→ **MATERIAL TO PROCESS**:
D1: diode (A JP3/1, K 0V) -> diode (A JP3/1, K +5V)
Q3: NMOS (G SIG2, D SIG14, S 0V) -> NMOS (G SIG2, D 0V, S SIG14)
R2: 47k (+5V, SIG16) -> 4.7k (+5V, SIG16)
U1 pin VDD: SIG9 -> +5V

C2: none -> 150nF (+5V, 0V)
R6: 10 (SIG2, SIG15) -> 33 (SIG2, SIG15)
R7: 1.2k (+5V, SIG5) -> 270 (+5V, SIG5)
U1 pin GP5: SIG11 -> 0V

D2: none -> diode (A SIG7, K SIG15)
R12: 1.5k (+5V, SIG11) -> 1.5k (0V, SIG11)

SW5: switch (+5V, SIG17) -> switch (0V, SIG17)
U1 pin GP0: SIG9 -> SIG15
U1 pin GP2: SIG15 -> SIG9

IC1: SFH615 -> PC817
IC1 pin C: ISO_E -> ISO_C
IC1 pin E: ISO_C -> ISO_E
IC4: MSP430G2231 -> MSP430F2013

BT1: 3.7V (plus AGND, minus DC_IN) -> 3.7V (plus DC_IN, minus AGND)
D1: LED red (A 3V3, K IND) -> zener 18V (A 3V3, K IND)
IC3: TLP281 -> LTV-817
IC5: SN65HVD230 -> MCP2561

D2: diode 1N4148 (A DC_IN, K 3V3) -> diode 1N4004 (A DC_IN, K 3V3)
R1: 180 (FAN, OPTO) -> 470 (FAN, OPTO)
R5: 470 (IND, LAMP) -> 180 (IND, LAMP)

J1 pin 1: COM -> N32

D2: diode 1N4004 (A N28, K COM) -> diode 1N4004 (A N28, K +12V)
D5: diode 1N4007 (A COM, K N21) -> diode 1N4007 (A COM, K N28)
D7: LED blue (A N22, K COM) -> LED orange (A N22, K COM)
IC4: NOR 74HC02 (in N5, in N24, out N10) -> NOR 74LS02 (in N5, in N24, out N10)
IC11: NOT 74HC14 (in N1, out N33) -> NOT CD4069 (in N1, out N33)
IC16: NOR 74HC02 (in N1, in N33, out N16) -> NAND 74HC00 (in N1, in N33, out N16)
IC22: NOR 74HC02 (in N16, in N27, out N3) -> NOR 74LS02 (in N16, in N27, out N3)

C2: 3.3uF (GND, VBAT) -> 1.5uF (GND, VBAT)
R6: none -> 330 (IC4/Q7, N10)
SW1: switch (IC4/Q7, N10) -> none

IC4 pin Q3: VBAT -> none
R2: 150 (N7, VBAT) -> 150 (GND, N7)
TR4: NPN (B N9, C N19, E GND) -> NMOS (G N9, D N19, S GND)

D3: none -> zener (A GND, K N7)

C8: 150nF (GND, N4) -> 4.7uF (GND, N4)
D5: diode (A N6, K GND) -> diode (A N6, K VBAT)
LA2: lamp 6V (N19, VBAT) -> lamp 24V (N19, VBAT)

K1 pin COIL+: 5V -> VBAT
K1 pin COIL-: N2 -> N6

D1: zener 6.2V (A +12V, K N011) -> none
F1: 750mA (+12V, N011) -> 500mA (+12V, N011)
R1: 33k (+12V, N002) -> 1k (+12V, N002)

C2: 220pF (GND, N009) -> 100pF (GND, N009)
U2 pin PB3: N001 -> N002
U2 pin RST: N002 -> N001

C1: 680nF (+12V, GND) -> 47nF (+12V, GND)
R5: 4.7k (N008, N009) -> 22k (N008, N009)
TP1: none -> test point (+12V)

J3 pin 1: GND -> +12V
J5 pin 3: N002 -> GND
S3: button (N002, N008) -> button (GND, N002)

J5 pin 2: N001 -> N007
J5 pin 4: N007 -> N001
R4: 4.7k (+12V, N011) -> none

→ **WHAT YOU ARE ASKED TO DO**:
Among the lines above, find the one with "C2: none -> 150nF (+5V, 0V)" and the one with "D5: diode 1N4007". Quote both and everything between them, exactly.

→ **RESPONSE BELOW**:
C2: none -> 150nF (+5V, 0V)
R6: 10 (SIG2, SIG15) -> 33 (SIG2, SIG15)
R7: 1.2k (+5V, SIG5) -> 270 (+5V, SIG5)
U1 pin GP5: SIG11 -> 0V

D2: none -> diode (A SIG7, K SIG15)
R12: 1.5k (+5V, SIG11) -> 1.5k (0V, SIG11)

SW5: switch (+5V, SIG17) -> switch (0V, SIG17)
U1 pin GP0: SIG9 -> SIG15
U1 pin GP2: SIG15 -> SIG9

IC1: SFH615 -> PC817
IC1 pin C: ISO_E -> ISO_C
IC1 pin E: ISO_C -> ISO_E
IC4: MSP430G2231 -> MSP430F2013

BT1: 3.7V (plus AGND, minus DC_IN) -> 3.7V (plus DC_IN, minus AGND)
D1: LED red (A 3V3, K IND) -> zener 18V (A 3V3, K IND)
IC3: TLP281 -> LTV-817
IC5: SN65HVD230 -> MCP2561

D2: diode 1N4148 (A DC_IN, K 3V3) -> diode 1N4004 (A DC_IN, K 3V3)
R1: 180 (FAN, OPTO) -> 470 (FAN, OPTO)
R5: 470 (IND, LAMP) -> 180 (IND, LAMP)

J1 pin 1: COM -> N32

D2: diode 1N4004 (A N28, K COM) -> diode 1N4004 (A N28, K +12V)
D5: diode 1N4007 (A COM, K N21) -> diode 1N4007 (A COM, K N28)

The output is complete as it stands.